What you should do
Instruction for the data below: set down exactly the lines from the line with "LUX pin SCL: A5 -> A1" to the line with "RELAY pin IN2: RX -> D11", inclusive, and no others.

Information provided
-- Opening Marker --

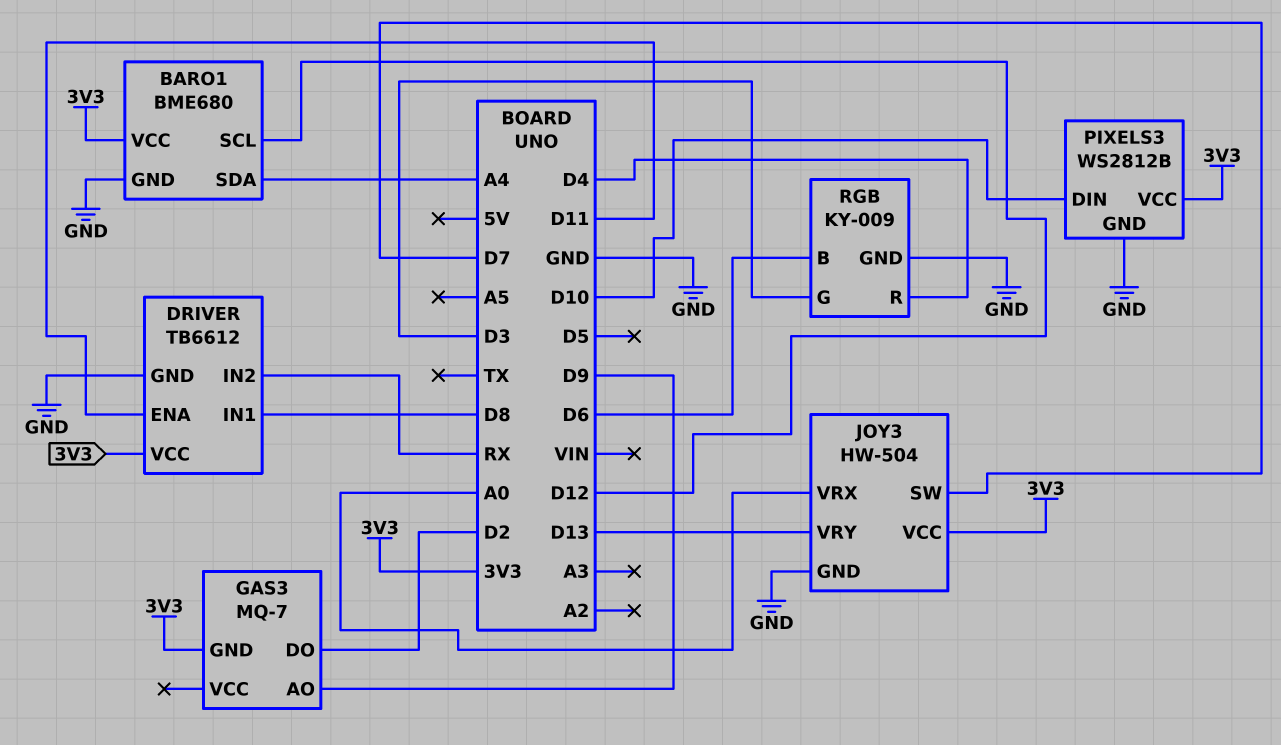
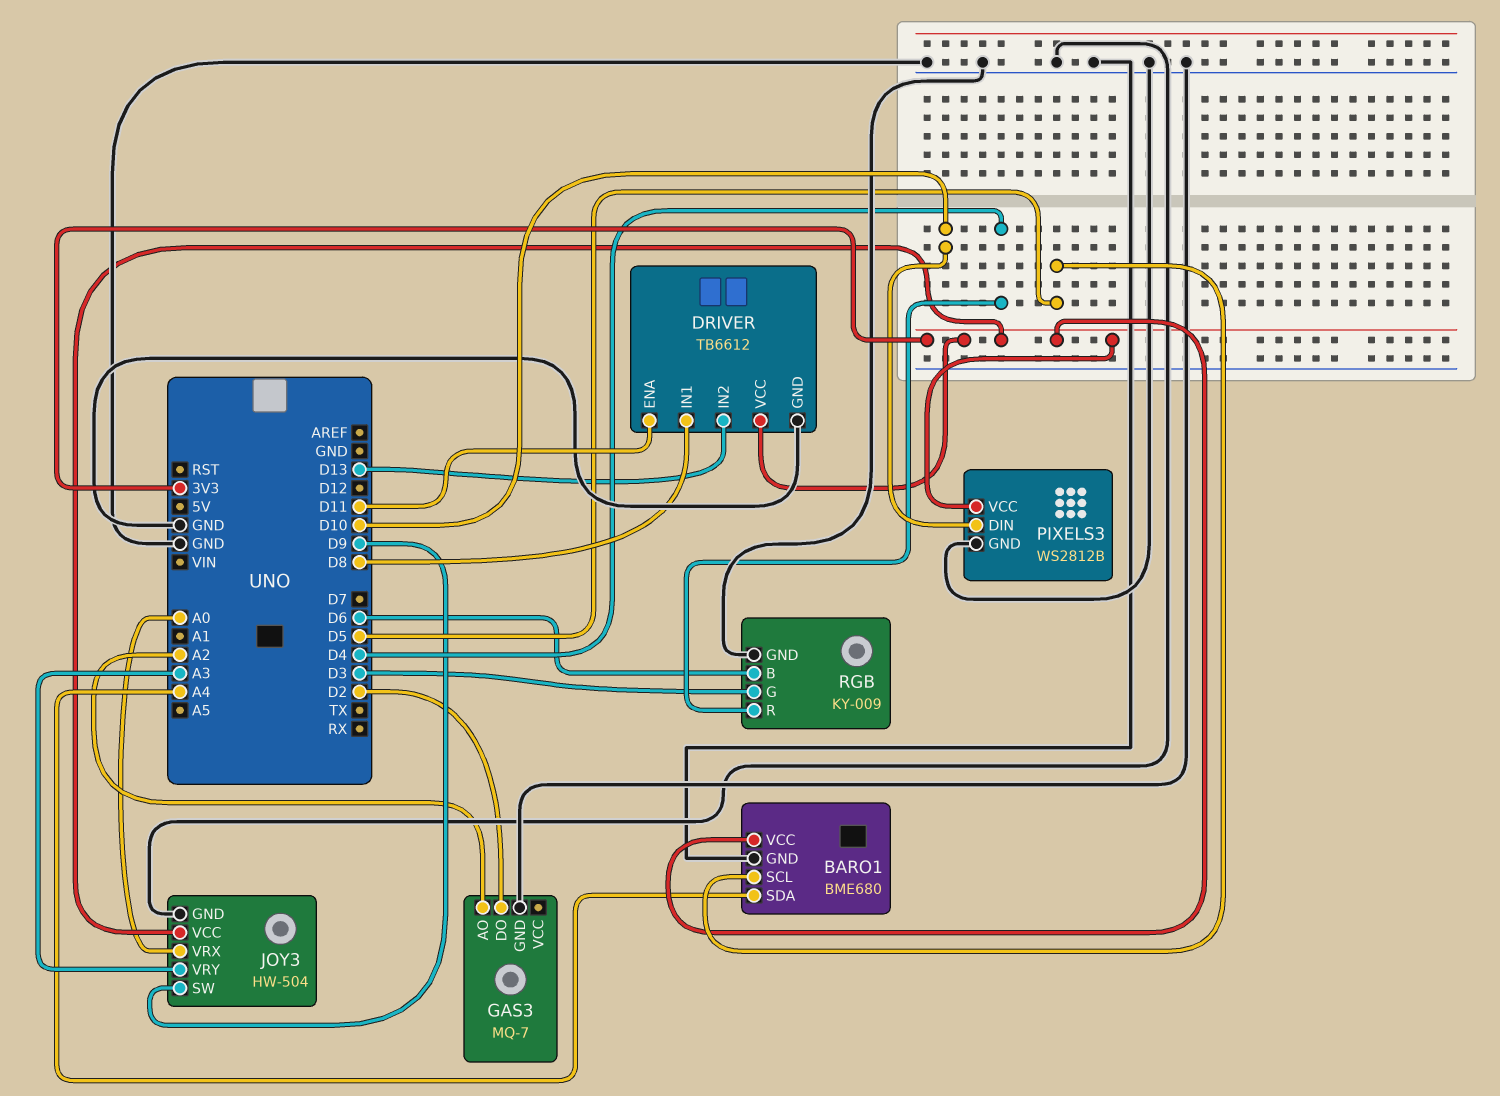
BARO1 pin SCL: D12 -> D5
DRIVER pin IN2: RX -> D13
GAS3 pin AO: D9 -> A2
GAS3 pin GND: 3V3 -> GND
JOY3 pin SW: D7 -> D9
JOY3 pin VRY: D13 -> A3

-- Closing Marker --
-- Opening Marker --

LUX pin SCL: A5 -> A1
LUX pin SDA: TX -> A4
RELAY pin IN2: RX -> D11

-- Closing Marker --

Solved exercise
LUX pin SCL: A5 -> A1
LUX pin SDA: TX -> A4
RELAY pin IN2: RX -> D11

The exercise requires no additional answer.